Scene image comparisons
* * * * * * * * *
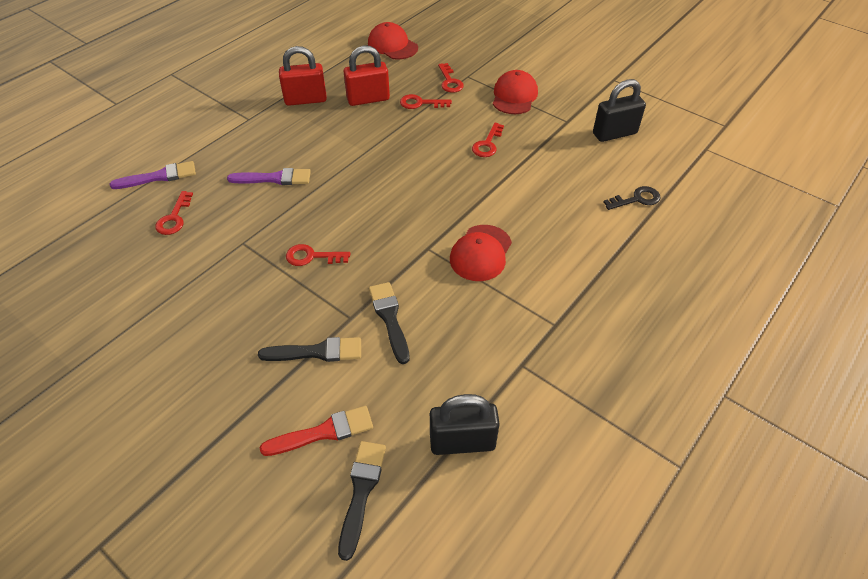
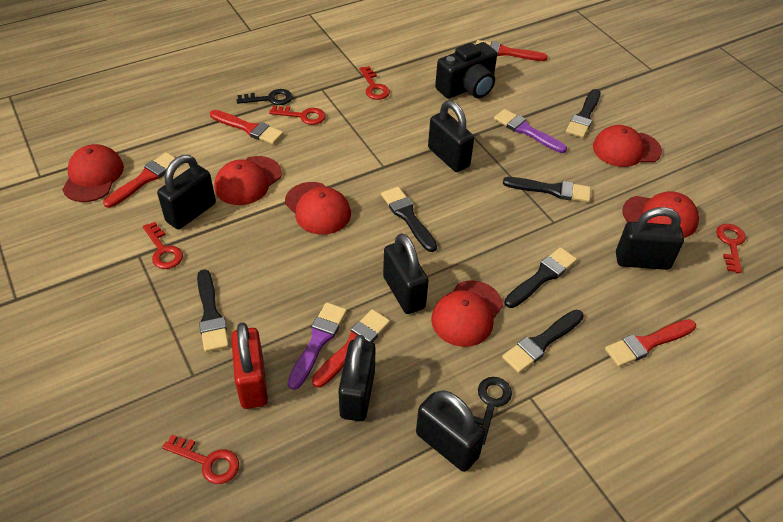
black brush: 3 -> 6
black camera: 0 -> 1
black key: 1 -> 2
black padlock: 2 -> 6
red brush: 1 -> 5
red cap: 3 -> 6
red padlock: 2 -> 1

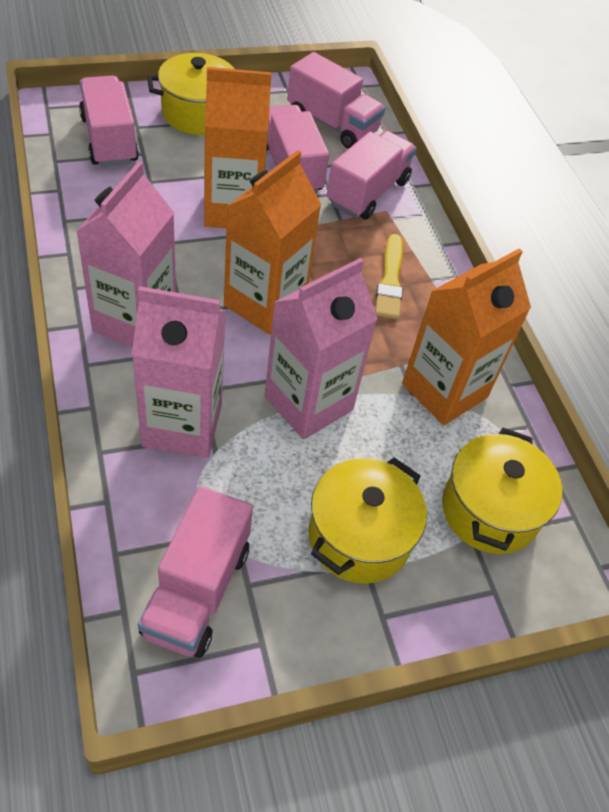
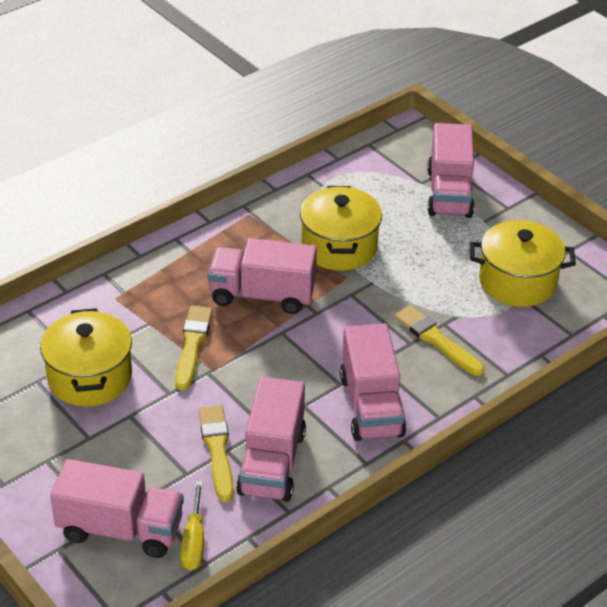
orange carton: 3 -> 0
pink carton: 3 -> 0
yellow brush: 1 -> 3
yellow screwdriver: 0 -> 1

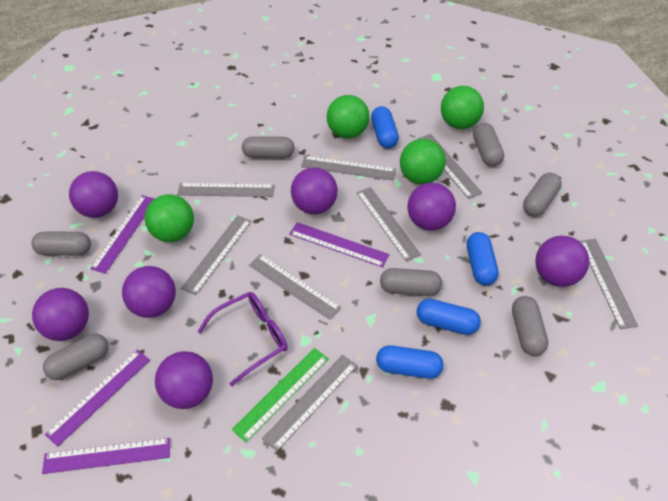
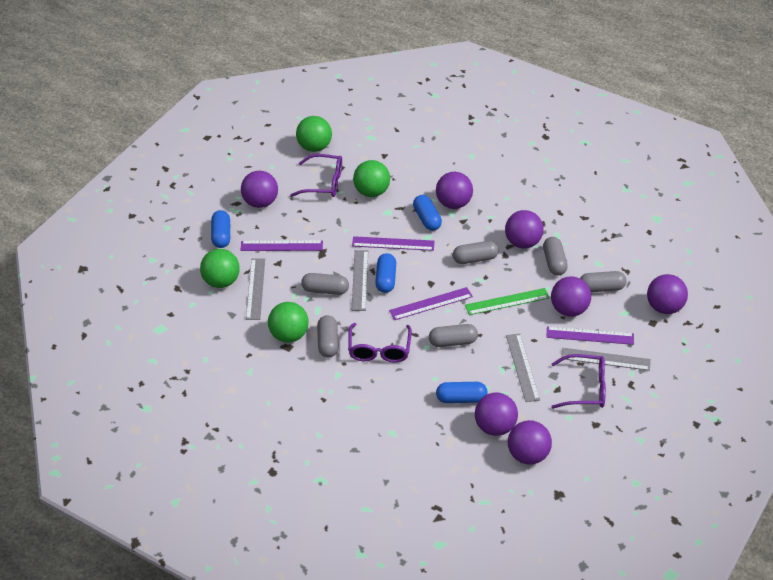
grey capsule: 7 -> 6
grey ruler: 8 -> 4
purple glasses: 1 -> 3

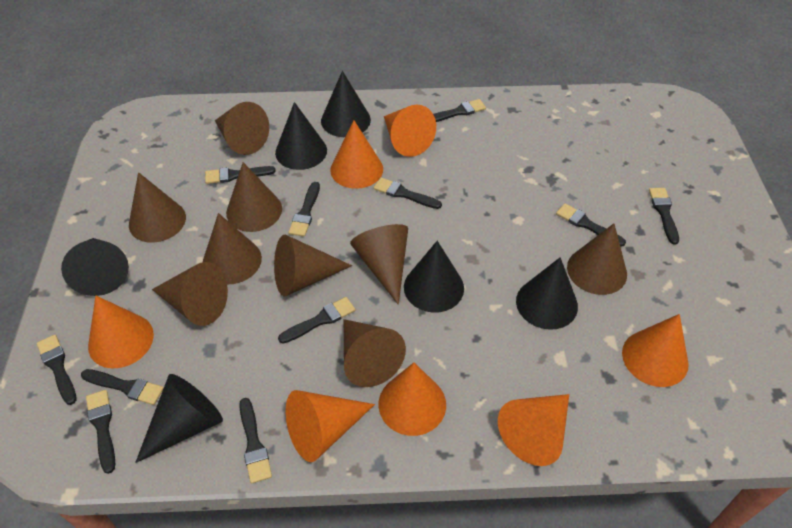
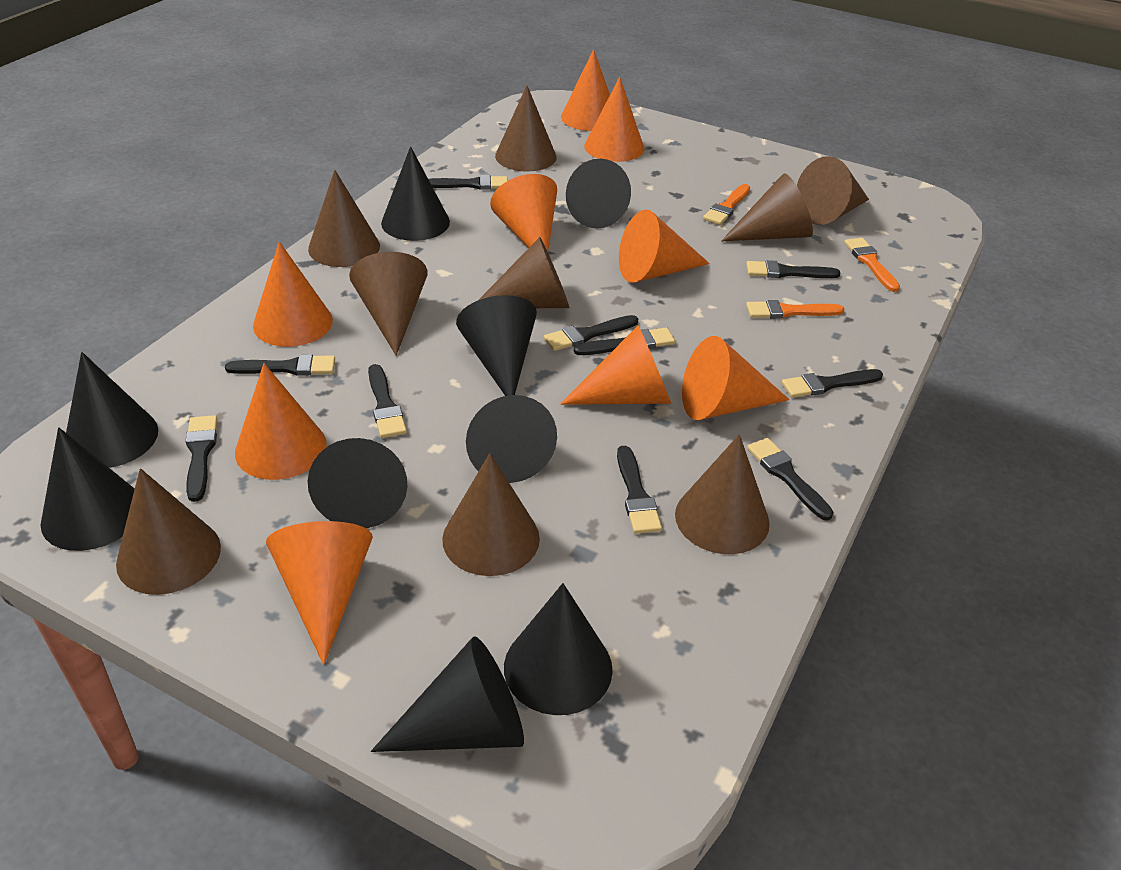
black brush: 11 -> 10
black cone: 6 -> 9
orange brush: 0 -> 3
orange cone: 7 -> 9

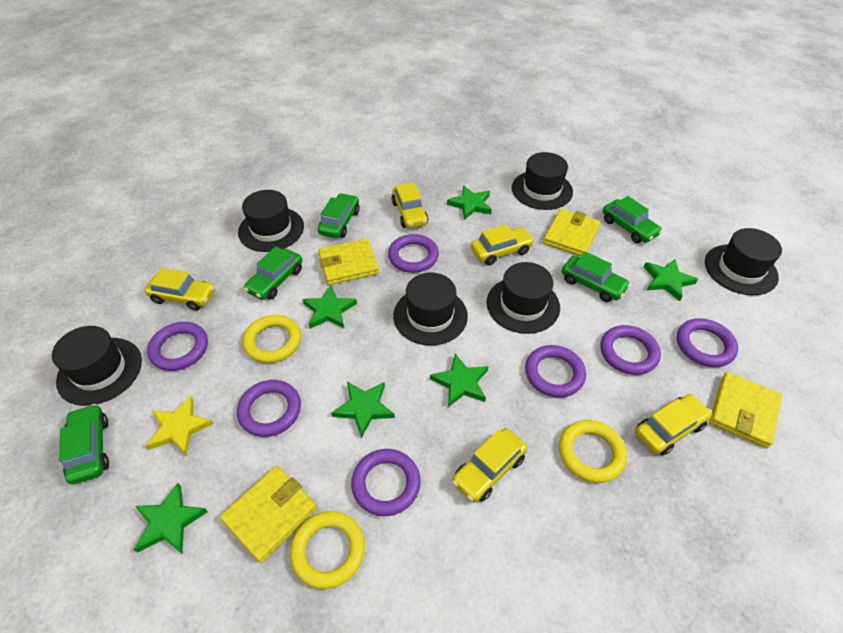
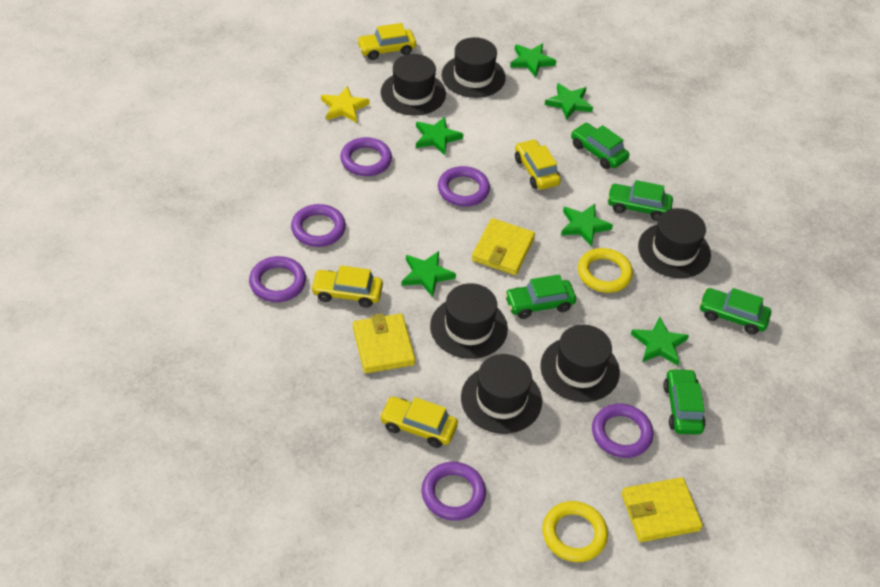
purple ring: 7 -> 6
yellow car: 5 -> 4
yellow ring: 3 -> 2
yellow wallet: 4 -> 3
* * * * * * * * *
[Work order]: Set down every entry above verbatim, without pictures.

[Task solution]:
black brush: 3 -> 6
black camera: 0 -> 1
black key: 1 -> 2
black padlock: 2 -> 6
red brush: 1 -> 5
red cap: 3 -> 6
red padlock: 2 -> 1

orange carton: 3 -> 0
pink carton: 3 -> 0
yellow brush: 1 -> 3
yellow screwdriver: 0 -> 1

grey capsule: 7 -> 6
grey ruler: 8 -> 4
purple glasses: 1 -> 3

black brush: 11 -> 10
black cone: 6 -> 9
orange brush: 0 -> 3
orange cone: 7 -> 9

purple ring: 7 -> 6
yellow car: 5 -> 4
yellow ring: 3 -> 2
yellow wallet: 4 -> 3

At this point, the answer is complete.